> **HOW TO COMPLETE THIS TASK**:
Pictures stay out; print the rest of the listing below exactly as it stands.

> **MATERIAL PROVIDED**:
- Opening Delimiter -

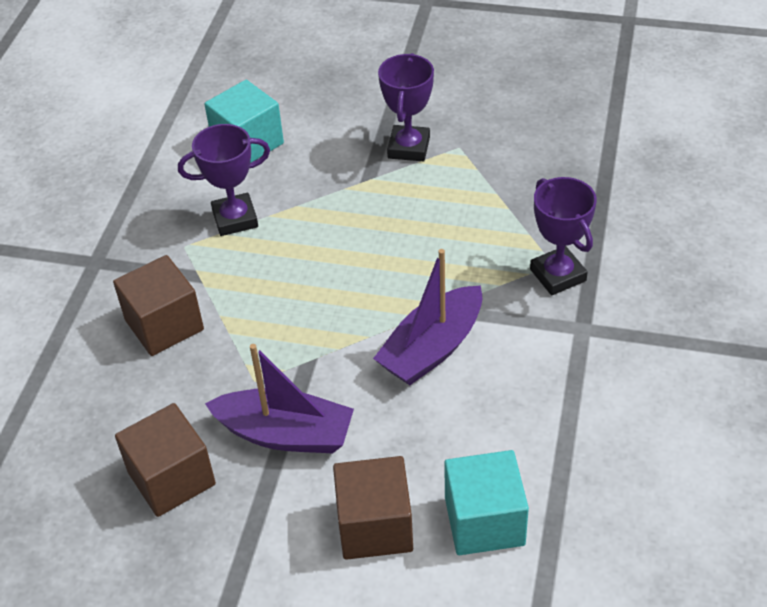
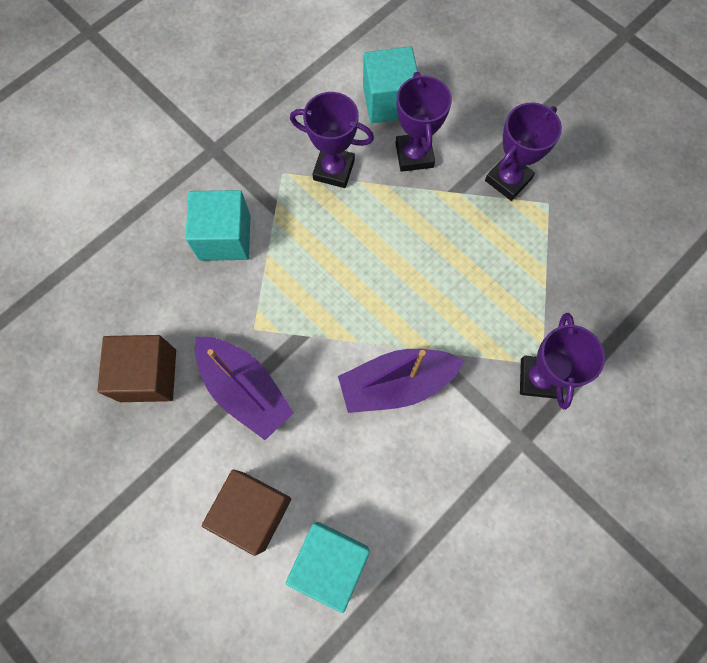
camera: 30 degrees right, 25 degrees up
brown cube [113,255,204,356] -> turquoise cube [185,190,250,261]
none -> purple trophy [395,72,452,172]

- Closing Delimiter -

> **EXPECTED ANSWER**:
camera: 30 degrees right, 25 degrees up
brown cube [113,255,204,356] -> turquoise cube [185,190,250,261]
none -> purple trophy [395,72,452,172]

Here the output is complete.